## WORK ITEM
Your job is to retype all of the data word for word, leaving every image out.

[Before-and-after object lists]
--

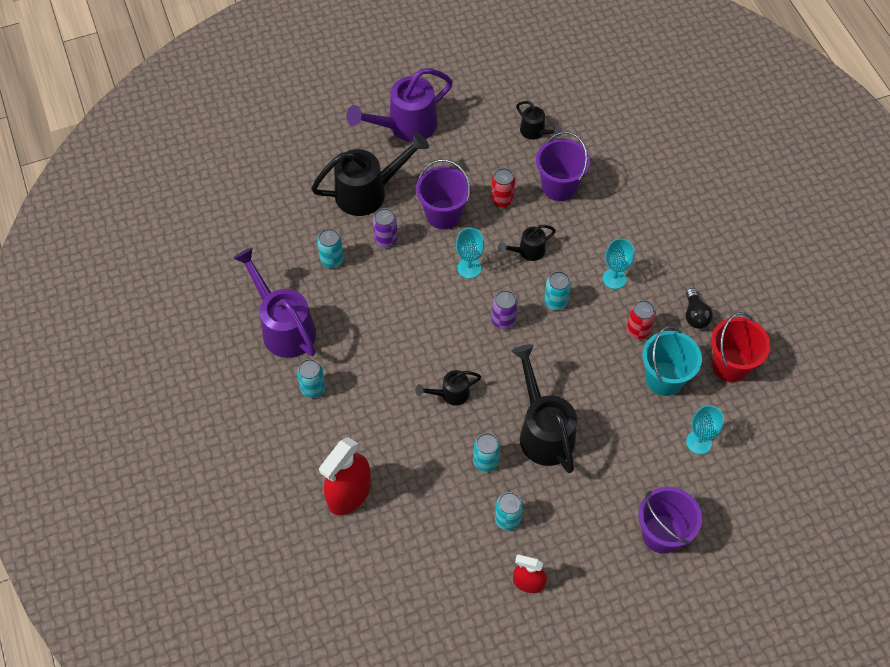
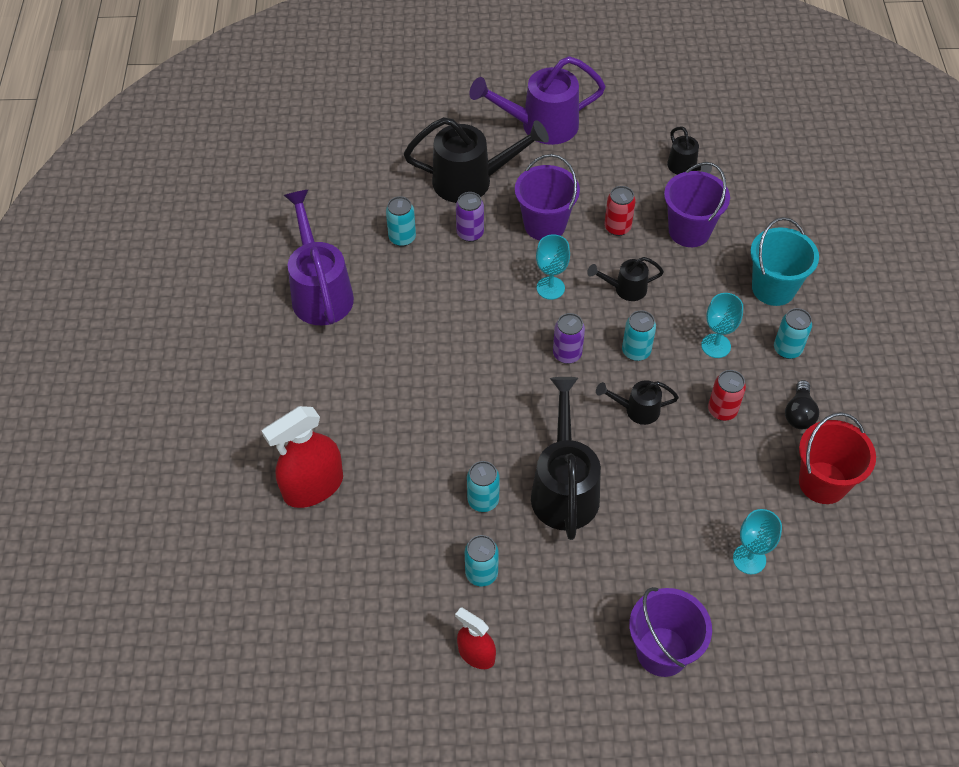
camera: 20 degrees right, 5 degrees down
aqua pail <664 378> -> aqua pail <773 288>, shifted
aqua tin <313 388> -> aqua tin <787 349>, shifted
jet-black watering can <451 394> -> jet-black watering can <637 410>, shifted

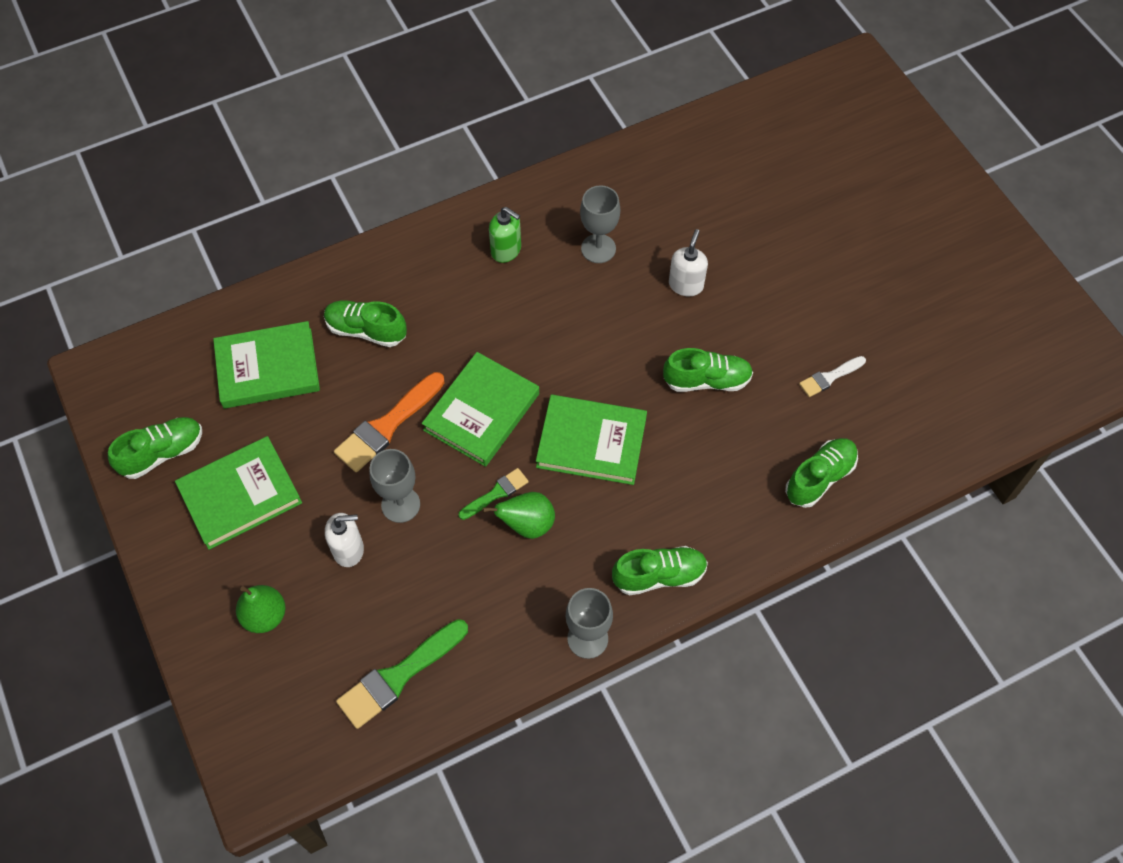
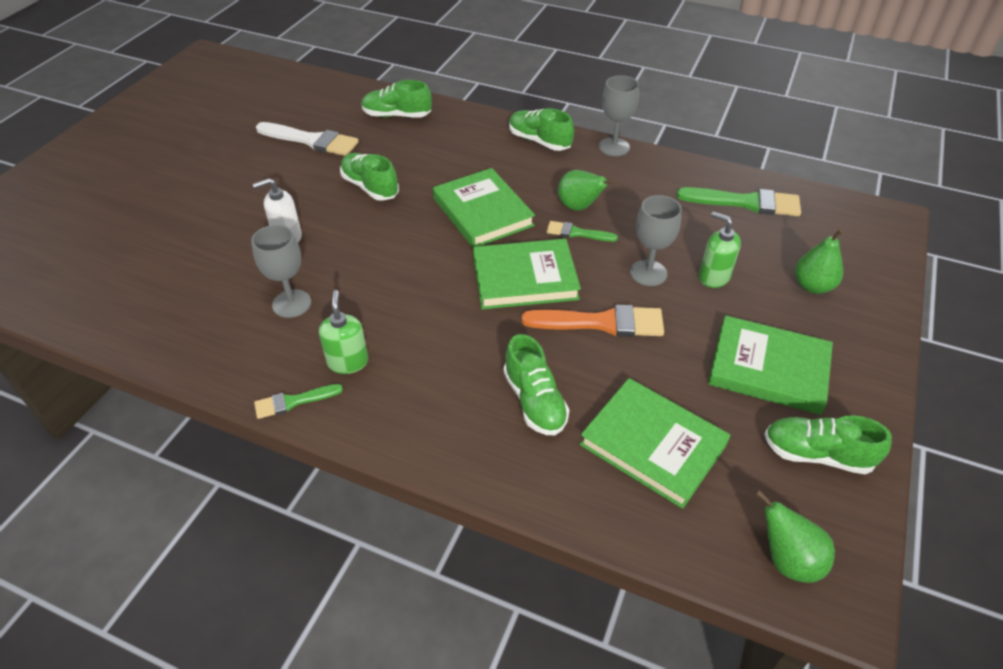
camera: 130 degrees left, 15 degrees down
white paint brush <829 377> -> white paint brush <311 140>, x1.78
white soap dispenser <348 549> -> leaf-green soap dispenser <713 277>
none -> leaf-green paint brush <293 401>
none -> leaf-green pear fruit <787 560>

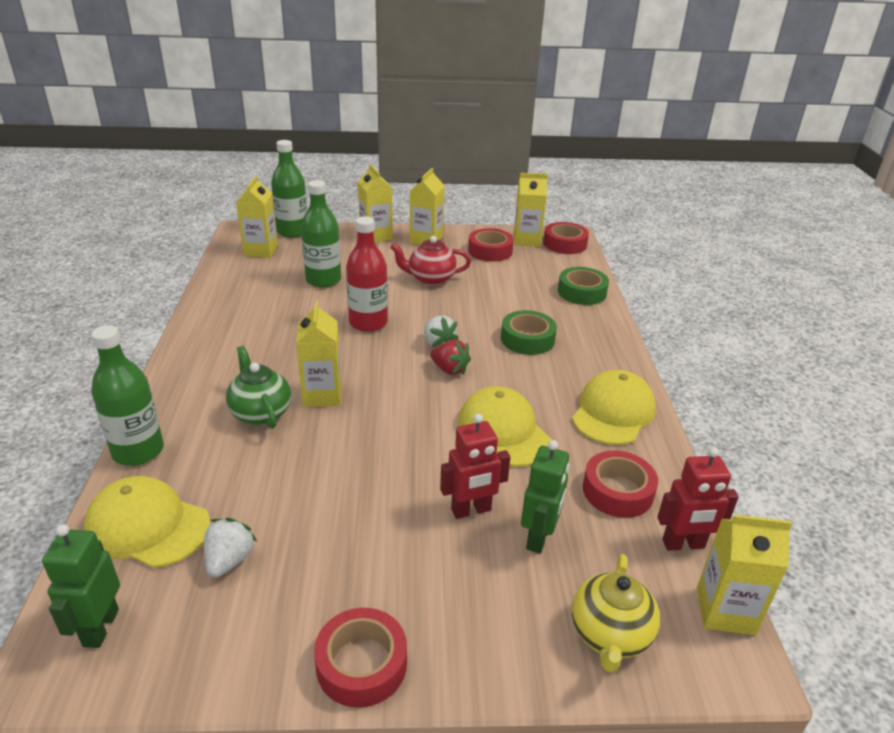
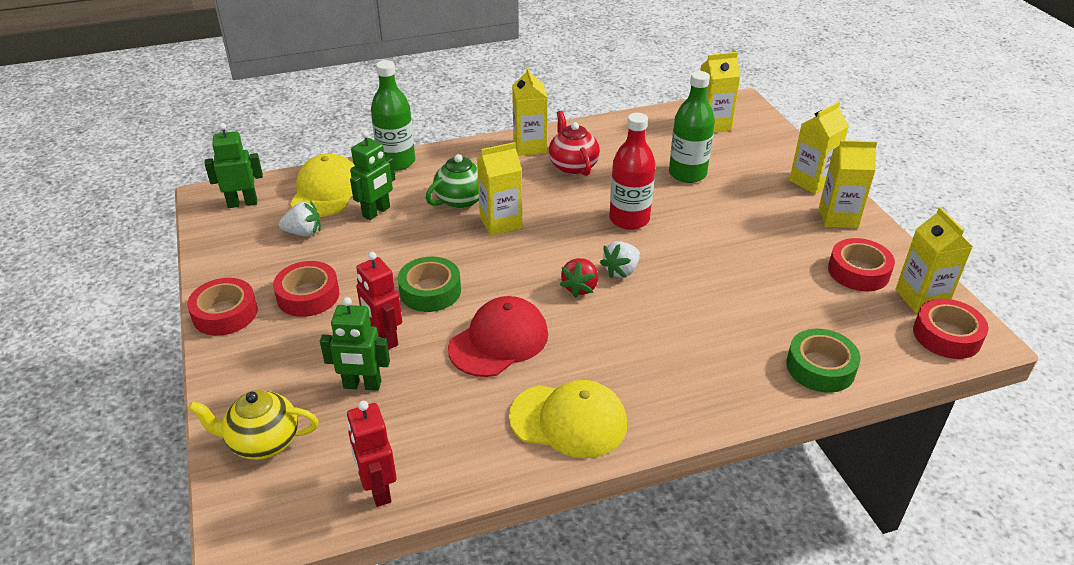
camera: 75 degrees right, 5 degrees up
leaf-green flask <292 232> -> none
scarlet china teapot <430 279> -> scarlet china teapot <572 166>, shifted
leaf-green sticky tape <527 339> -> leaf-green sticky tape <430 291>, shifted
bright yellow baseball cap <503 431> -> scarlet baseball cap <499 341>
scarlet sticky tape <617 491> -> scarlet sticky tape <308 295>, shifted
bright yellow carton <725 611> -> bright yellow carton <530 146>, shifted
none -> leaf-green toy robot <376 212>

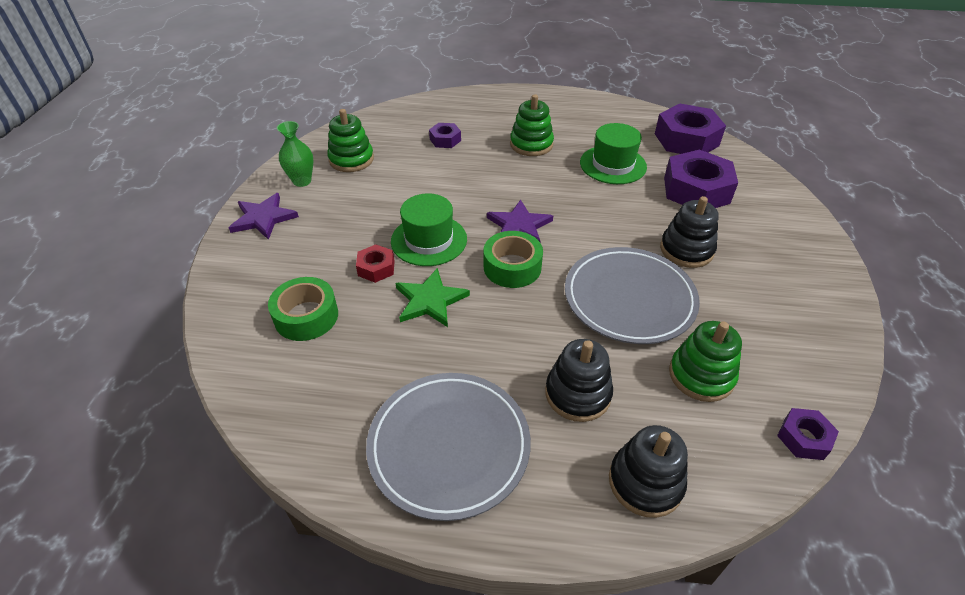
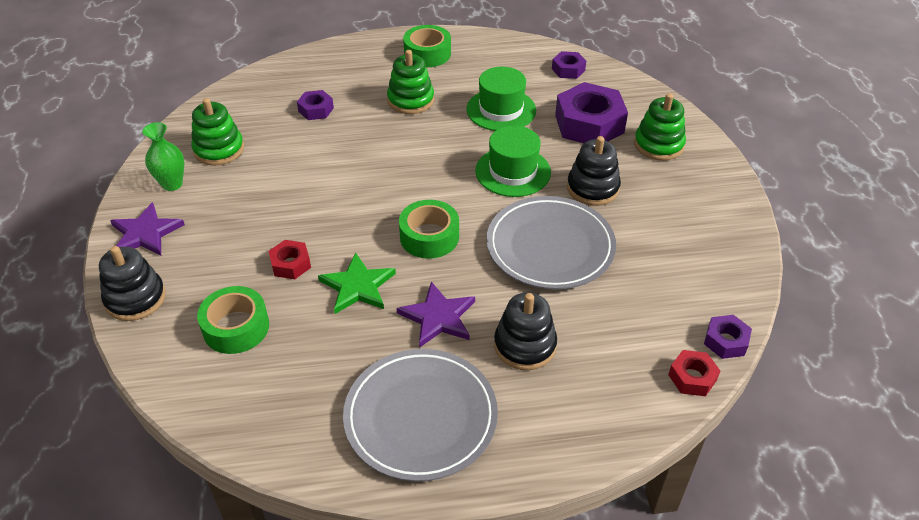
camera: 15 degrees left, 0 degrees up
purple hexagon nut <686 139> -> purple hexagon nut <568 69>, x0.50
leaf-green top hat <429 240> -> leaf-green top hat <513 171>, shifted
purple star shape <519 226> -> purple star shape <438 317>, shifted
leaf-green stacking toy <701 375> -> leaf-green stacking toy <658 145>, shifted
jet-black stacking toy <645 482> -> jet-black stacking toy <135 298>, shifted
none -> leaf-green sticky tape <427 54>
none -> scarlet hexagon nut <692 377>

--

## TASK OUTPUT
camera: 20 degrees right, 5 degrees down
aqua pail <664 378> -> aqua pail <773 288>, shifted
aqua tin <313 388> -> aqua tin <787 349>, shifted
jet-black watering can <451 394> -> jet-black watering can <637 410>, shifted

camera: 130 degrees left, 15 degrees down
white paint brush <829 377> -> white paint brush <311 140>, x1.78
white soap dispenser <348 549> -> leaf-green soap dispenser <713 277>
none -> leaf-green paint brush <293 401>
none -> leaf-green pear fruit <787 560>

camera: 75 degrees right, 5 degrees up
leaf-green flask <292 232> -> none
scarlet china teapot <430 279> -> scarlet china teapot <572 166>, shifted
leaf-green sticky tape <527 339> -> leaf-green sticky tape <430 291>, shifted
bright yellow baseball cap <503 431> -> scarlet baseball cap <499 341>
scarlet sticky tape <617 491> -> scarlet sticky tape <308 295>, shifted
bright yellow carton <725 611> -> bright yellow carton <530 146>, shifted
none -> leaf-green toy robot <376 212>

camera: 15 degrees left, 0 degrees up
purple hexagon nut <686 139> -> purple hexagon nut <568 69>, x0.50
leaf-green top hat <429 240> -> leaf-green top hat <513 171>, shifted
purple star shape <519 226> -> purple star shape <438 317>, shifted
leaf-green stacking toy <701 375> -> leaf-green stacking toy <658 145>, shifted
jet-black stacking toy <645 482> -> jet-black stacking toy <135 298>, shifted
none -> leaf-green sticky tape <427 54>
none -> scarlet hexagon nut <692 377>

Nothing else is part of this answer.